> _Task brief_
Line by line, set down all the data below exactly, omitting any picture.

====================

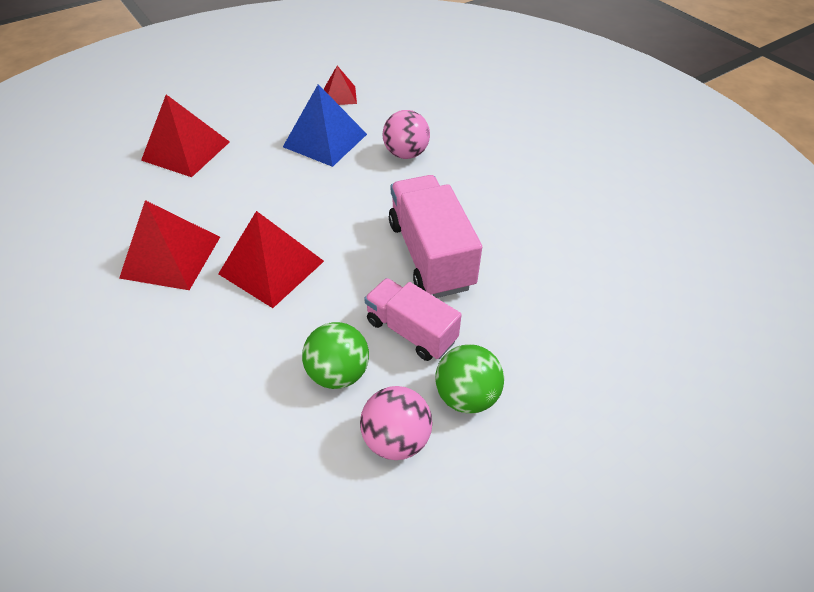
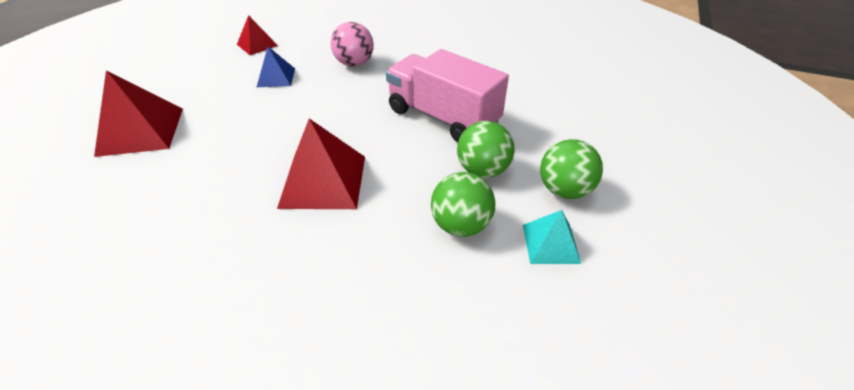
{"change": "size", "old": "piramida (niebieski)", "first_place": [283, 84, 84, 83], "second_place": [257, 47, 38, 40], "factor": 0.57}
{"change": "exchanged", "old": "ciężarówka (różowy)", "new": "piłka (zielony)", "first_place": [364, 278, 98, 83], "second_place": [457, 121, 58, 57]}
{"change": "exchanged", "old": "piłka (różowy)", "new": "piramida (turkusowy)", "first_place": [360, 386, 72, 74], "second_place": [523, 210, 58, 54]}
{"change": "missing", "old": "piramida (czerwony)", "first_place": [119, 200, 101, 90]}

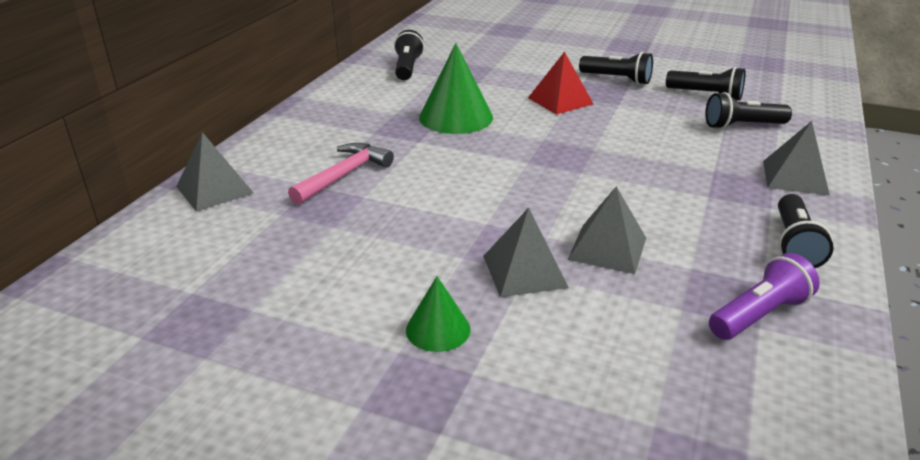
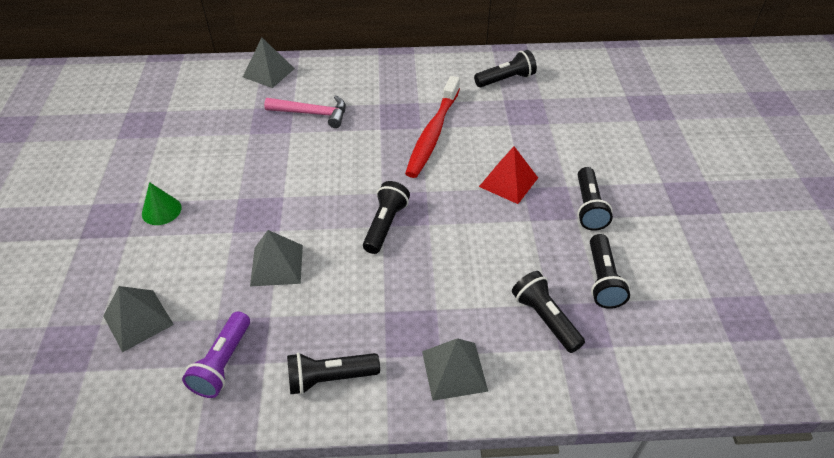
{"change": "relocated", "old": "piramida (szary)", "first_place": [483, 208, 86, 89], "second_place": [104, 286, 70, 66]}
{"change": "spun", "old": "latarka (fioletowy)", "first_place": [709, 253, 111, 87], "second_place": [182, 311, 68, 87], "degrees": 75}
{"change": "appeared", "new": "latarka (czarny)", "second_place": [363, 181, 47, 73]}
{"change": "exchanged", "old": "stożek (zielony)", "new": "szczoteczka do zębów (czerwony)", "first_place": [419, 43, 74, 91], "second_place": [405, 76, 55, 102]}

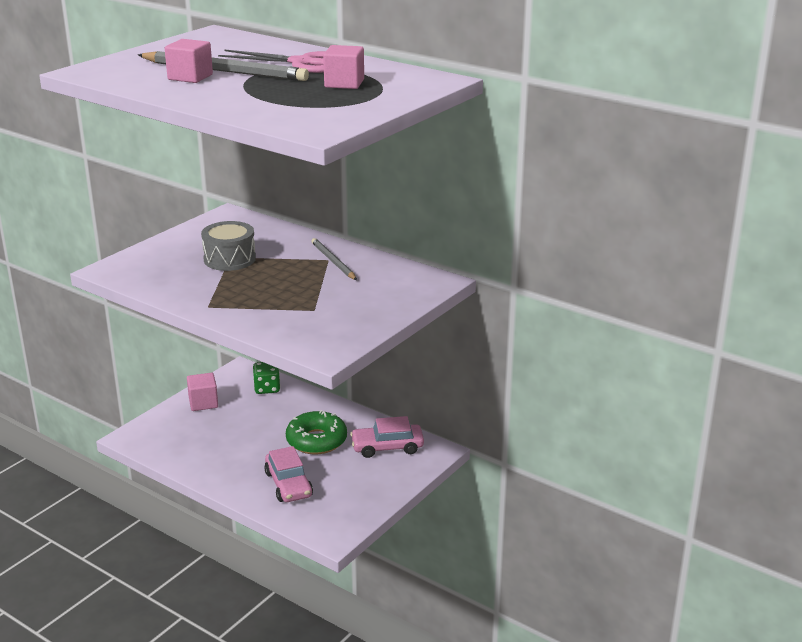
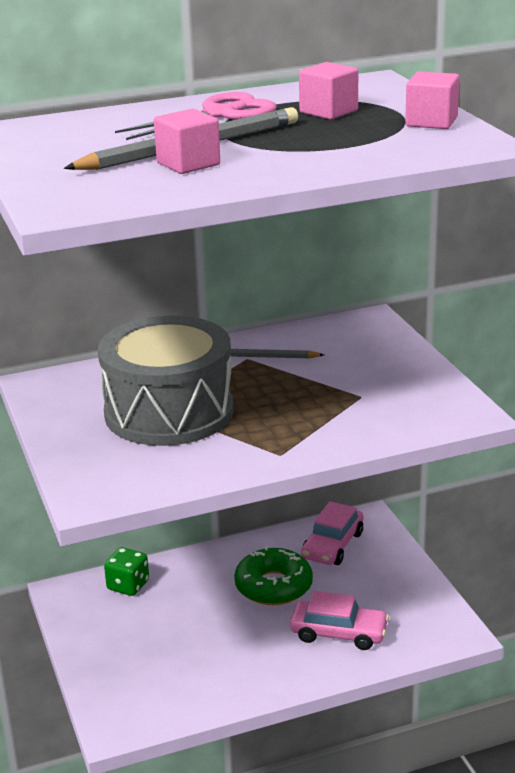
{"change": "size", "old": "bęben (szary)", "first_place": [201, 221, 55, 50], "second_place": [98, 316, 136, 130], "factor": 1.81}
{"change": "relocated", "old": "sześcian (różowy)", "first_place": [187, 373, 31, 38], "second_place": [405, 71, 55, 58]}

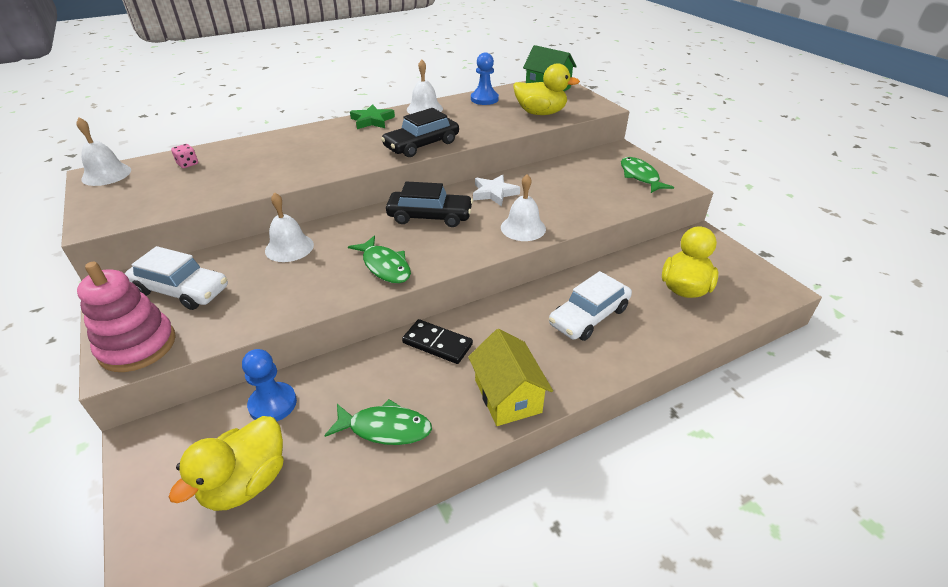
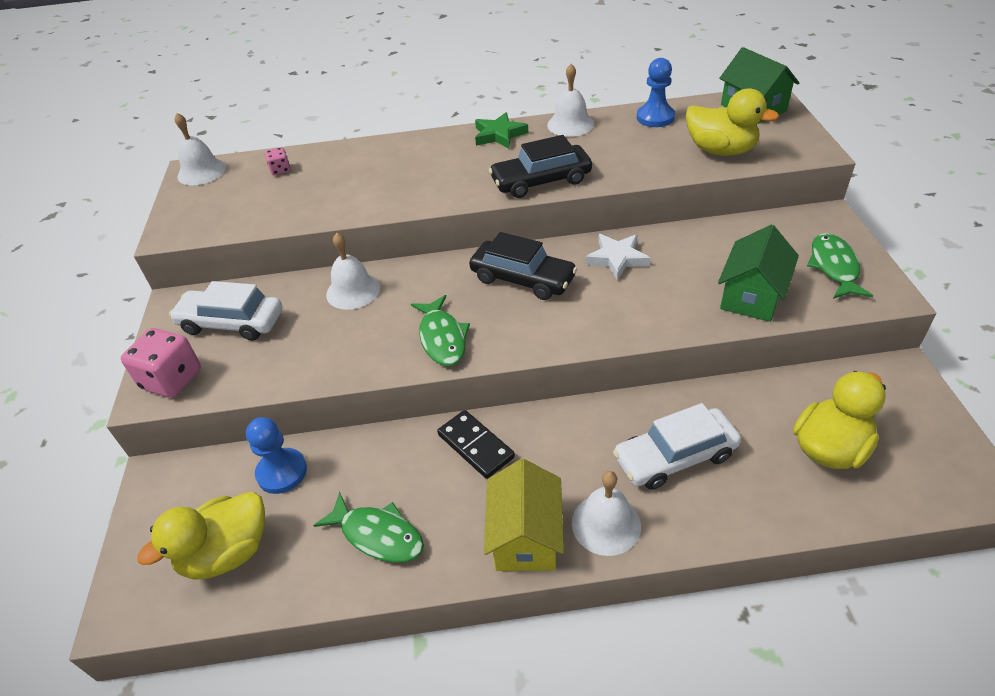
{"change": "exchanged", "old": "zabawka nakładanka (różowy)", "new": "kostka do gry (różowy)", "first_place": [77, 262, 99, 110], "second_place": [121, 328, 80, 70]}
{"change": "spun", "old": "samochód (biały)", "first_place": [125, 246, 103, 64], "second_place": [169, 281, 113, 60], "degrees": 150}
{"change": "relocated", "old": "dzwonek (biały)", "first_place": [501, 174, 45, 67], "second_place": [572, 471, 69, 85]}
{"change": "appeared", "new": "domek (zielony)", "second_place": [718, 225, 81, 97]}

====================

> _Result of this exercise_
{"change": "size", "old": "piramida (niebieski)", "first_place": [283, 84, 84, 83], "second_place": [257, 47, 38, 40], "factor": 0.57}
{"change": "exchanged", "old": "ciężarówka (różowy)", "new": "piłka (zielony)", "first_place": [364, 278, 98, 83], "second_place": [457, 121, 58, 57]}
{"change": "exchanged", "old": "piłka (różowy)", "new": "piramida (turkusowy)", "first_place": [360, 386, 72, 74], "second_place": [523, 210, 58, 54]}
{"change": "missing", "old": "piramida (czerwony)", "first_place": [119, 200, 101, 90]}

{"change": "relocated", "old": "piramida (szary)", "first_place": [483, 208, 86, 89], "second_place": [104, 286, 70, 66]}
{"change": "spun", "old": "latarka (fioletowy)", "first_place": [709, 253, 111, 87], "second_place": [182, 311, 68, 87], "degrees": 75}
{"change": "appeared", "new": "latarka (czarny)", "second_place": [363, 181, 47, 73]}
{"change": "exchanged", "old": "stożek (zielony)", "new": "szczoteczka do zębów (czerwony)", "first_place": [419, 43, 74, 91], "second_place": [405, 76, 55, 102]}

{"change": "size", "old": "bęben (szary)", "first_place": [201, 221, 55, 50], "second_place": [98, 316, 136, 130], "factor": 1.81}
{"change": "relocated", "old": "sześcian (różowy)", "first_place": [187, 373, 31, 38], "second_place": [405, 71, 55, 58]}

{"change": "exchanged", "old": "zabawka nakładanka (różowy)", "new": "kostka do gry (różowy)", "first_place": [77, 262, 99, 110], "second_place": [121, 328, 80, 70]}
{"change": "spun", "old": "samochód (biały)", "first_place": [125, 246, 103, 64], "second_place": [169, 281, 113, 60], "degrees": 150}
{"change": "relocated", "old": "dzwonek (biały)", "first_place": [501, 174, 45, 67], "second_place": [572, 471, 69, 85]}
{"change": "appeared", "new": "domek (zielony)", "second_place": [718, 225, 81, 97]}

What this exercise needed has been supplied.